(Stored items)
*** Block opens ***
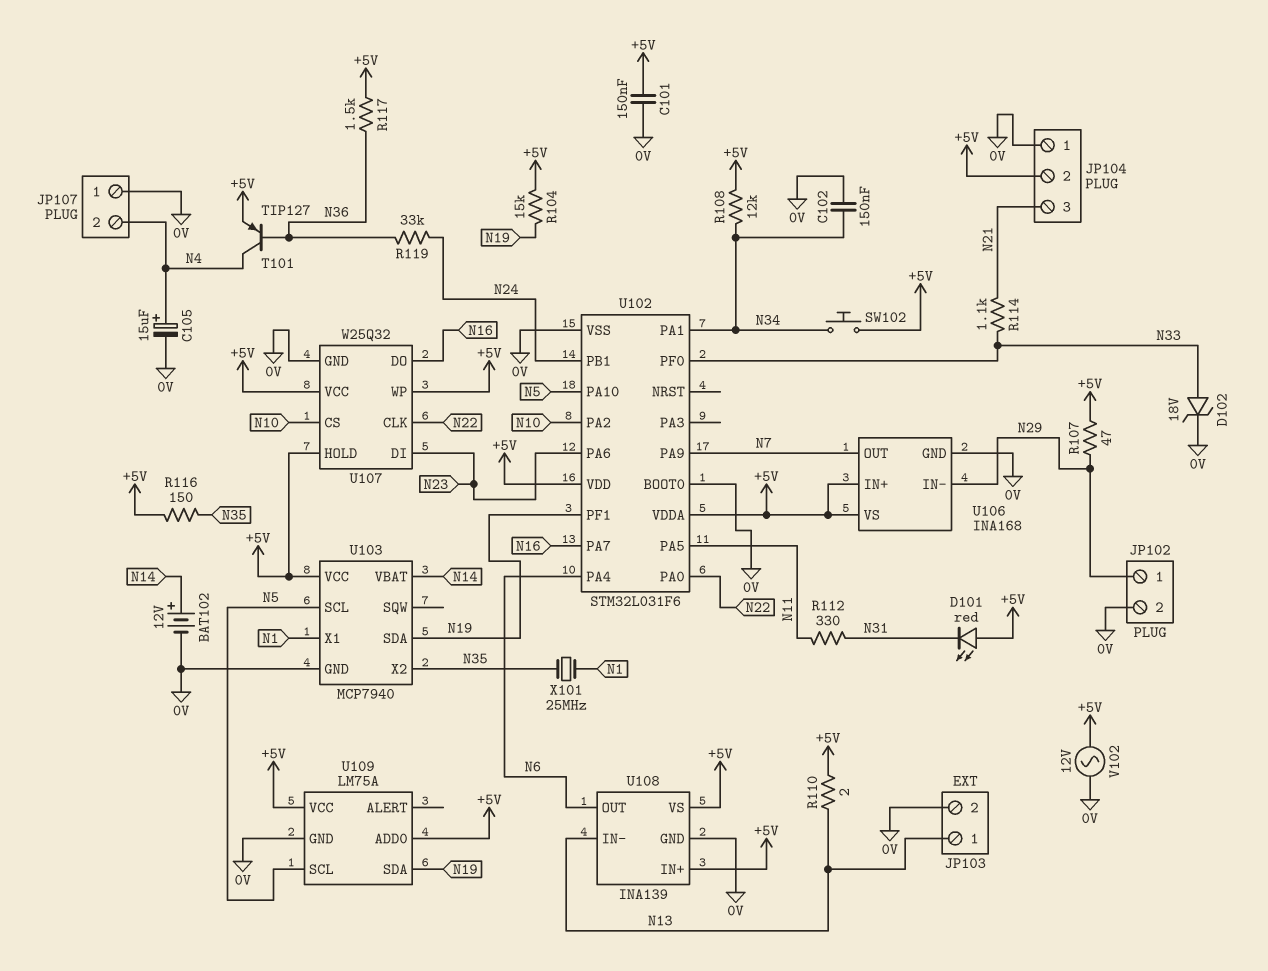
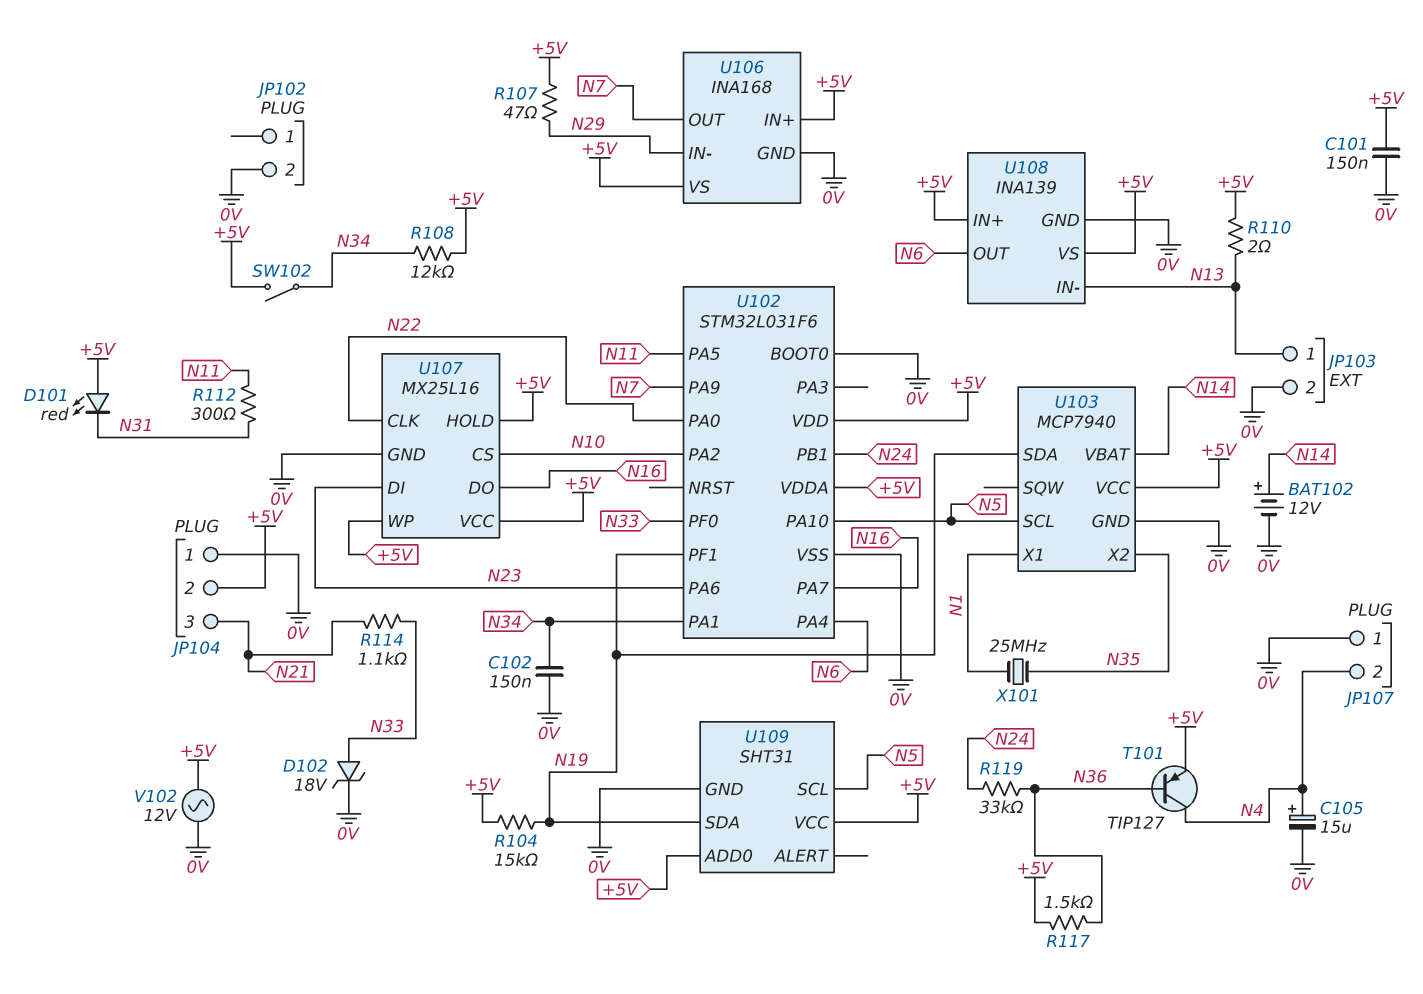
JP102 pin 1: N29 -> none
R112: 330 (N11, N31) -> 300 (N11, N31)
R116: 150 (+5V, N35) -> none
SW102: button (+5V, N34) -> switch (+5V, N34)
U107: W25Q32 -> MX25L16
U109: LM75A -> SHT31

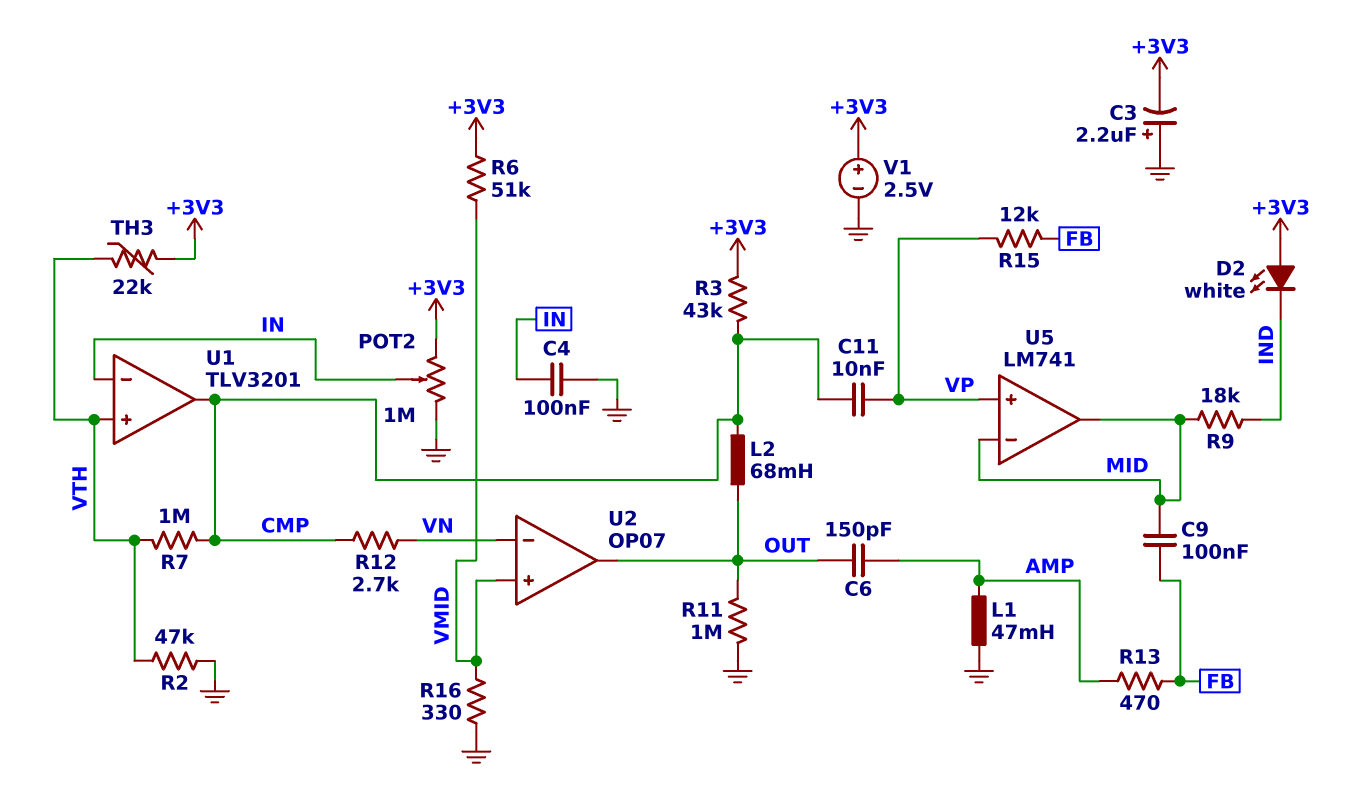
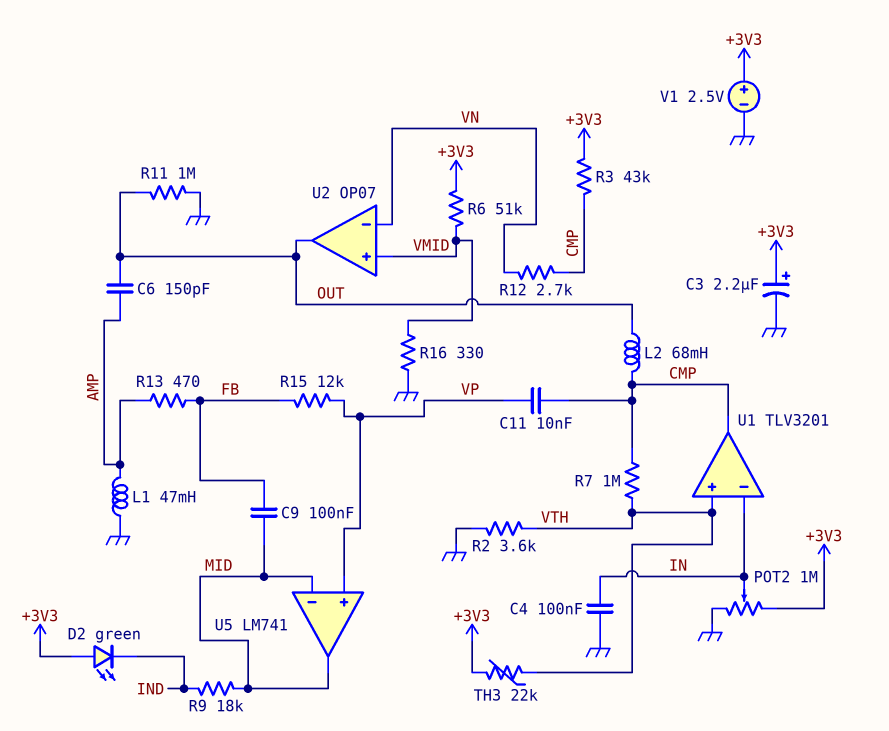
C3: 2.2uF (plus GND, minus +3V3) -> 2.2uF (plus +3V3, minus GND)
D2: LED white (A +3V3, K IND) -> LED green (A +3V3, K IND)
R2: 47k (GND, VTH) -> 3.6k (GND, VTH)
*** Block closes ***
## Exercise details
Copy these entries precisely and drop any picture.

## Problem solution
JP102 pin 1: N29 -> none
R112: 330 (N11, N31) -> 300 (N11, N31)
R116: 150 (+5V, N35) -> none
SW102: button (+5V, N34) -> switch (+5V, N34)
U107: W25Q32 -> MX25L16
U109: LM75A -> SHT31

C3: 2.2uF (plus GND, minus +3V3) -> 2.2uF (plus +3V3, minus GND)
D2: LED white (A +3V3, K IND) -> LED green (A +3V3, K IND)
R2: 47k (GND, VTH) -> 3.6k (GND, VTH)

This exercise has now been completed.